### Records

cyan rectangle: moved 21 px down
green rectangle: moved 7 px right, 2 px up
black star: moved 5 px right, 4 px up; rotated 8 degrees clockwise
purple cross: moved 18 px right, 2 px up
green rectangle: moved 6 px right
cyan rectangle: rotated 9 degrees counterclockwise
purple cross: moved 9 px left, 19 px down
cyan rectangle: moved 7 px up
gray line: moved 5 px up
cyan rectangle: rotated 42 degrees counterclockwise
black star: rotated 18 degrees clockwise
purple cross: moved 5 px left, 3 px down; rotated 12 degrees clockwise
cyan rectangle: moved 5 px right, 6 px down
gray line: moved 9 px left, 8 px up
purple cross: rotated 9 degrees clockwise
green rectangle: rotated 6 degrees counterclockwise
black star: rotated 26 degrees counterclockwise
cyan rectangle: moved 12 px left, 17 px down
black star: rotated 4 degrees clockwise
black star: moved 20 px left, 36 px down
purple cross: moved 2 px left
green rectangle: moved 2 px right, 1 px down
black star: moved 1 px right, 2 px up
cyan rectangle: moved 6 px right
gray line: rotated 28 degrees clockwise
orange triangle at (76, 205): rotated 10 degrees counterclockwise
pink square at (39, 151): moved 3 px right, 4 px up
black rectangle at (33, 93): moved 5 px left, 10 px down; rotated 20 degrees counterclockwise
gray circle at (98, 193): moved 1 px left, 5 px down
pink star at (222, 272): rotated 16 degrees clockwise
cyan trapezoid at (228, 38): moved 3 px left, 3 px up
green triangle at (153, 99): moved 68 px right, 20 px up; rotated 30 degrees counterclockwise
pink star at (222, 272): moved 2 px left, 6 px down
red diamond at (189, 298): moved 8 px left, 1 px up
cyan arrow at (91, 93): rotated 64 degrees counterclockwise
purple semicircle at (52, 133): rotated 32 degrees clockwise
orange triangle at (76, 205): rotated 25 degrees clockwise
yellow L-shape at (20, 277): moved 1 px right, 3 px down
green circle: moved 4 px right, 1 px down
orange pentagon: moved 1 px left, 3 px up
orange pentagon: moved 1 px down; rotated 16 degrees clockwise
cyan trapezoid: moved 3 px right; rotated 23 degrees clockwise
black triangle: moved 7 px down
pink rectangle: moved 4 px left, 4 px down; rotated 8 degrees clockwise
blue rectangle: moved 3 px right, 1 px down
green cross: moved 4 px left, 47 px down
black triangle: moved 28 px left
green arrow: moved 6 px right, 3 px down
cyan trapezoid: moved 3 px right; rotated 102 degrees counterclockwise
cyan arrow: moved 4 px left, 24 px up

######

→ Direction:
Retype all of the entries above word for word.

→ Exercise response:
cyan rectangle: moved 21 px down
green rectangle: moved 7 px right, 2 px up
black star: moved 5 px right, 4 px up; rotated 8 degrees clockwise
purple cross: moved 18 px right, 2 px up
green rectangle: moved 6 px right
cyan rectangle: rotated 9 degrees counterclockwise
purple cross: moved 9 px left, 19 px down
cyan rectangle: moved 7 px up
gray line: moved 5 px up
cyan rectangle: rotated 42 degrees counterclockwise
black star: rotated 18 degrees clockwise
purple cross: moved 5 px left, 3 px down; rotated 12 degrees clockwise
cyan rectangle: moved 5 px right, 6 px down
gray line: moved 9 px left, 8 px up
purple cross: rotated 9 degrees clockwise
green rectangle: rotated 6 degrees counterclockwise
black star: rotated 26 degrees counterclockwise
cyan rectangle: moved 12 px left, 17 px down
black star: rotated 4 degrees clockwise
black star: moved 20 px left, 36 px down
purple cross: moved 2 px left
green rectangle: moved 2 px right, 1 px down
black star: moved 1 px right, 2 px up
cyan rectangle: moved 6 px right
gray line: rotated 28 degrees clockwise
orange triangle at (76, 205): rotated 10 degrees counterclockwise
pink square at (39, 151): moved 3 px right, 4 px up
black rectangle at (33, 93): moved 5 px left, 10 px down; rotated 20 degrees counterclockwise
gray circle at (98, 193): moved 1 px left, 5 px down
pink star at (222, 272): rotated 16 degrees clockwise
cyan trapezoid at (228, 38): moved 3 px left, 3 px up
green triangle at (153, 99): moved 68 px right, 20 px up; rotated 30 degrees counterclockwise
pink star at (222, 272): moved 2 px left, 6 px down
red diamond at (189, 298): moved 8 px left, 1 px up
cyan arrow at (91, 93): rotated 64 degrees counterclockwise
purple semicircle at (52, 133): rotated 32 degrees clockwise
orange triangle at (76, 205): rotated 25 degrees clockwise
yellow L-shape at (20, 277): moved 1 px right, 3 px down
green circle: moved 4 px right, 1 px down
orange pentagon: moved 1 px left, 3 px up
orange pentagon: moved 1 px down; rotated 16 degrees clockwise
cyan trapezoid: moved 3 px right; rotated 23 degrees clockwise
black triangle: moved 7 px down
pink rectangle: moved 4 px left, 4 px down; rotated 8 degrees clockwise
blue rectangle: moved 3 px right, 1 px down
green cross: moved 4 px left, 47 px down
black triangle: moved 28 px left
green arrow: moved 6 px right, 3 px down
cyan trapezoid: moved 3 px right; rotated 102 degrees counterclockwise
cyan arrow: moved 4 px left, 24 px up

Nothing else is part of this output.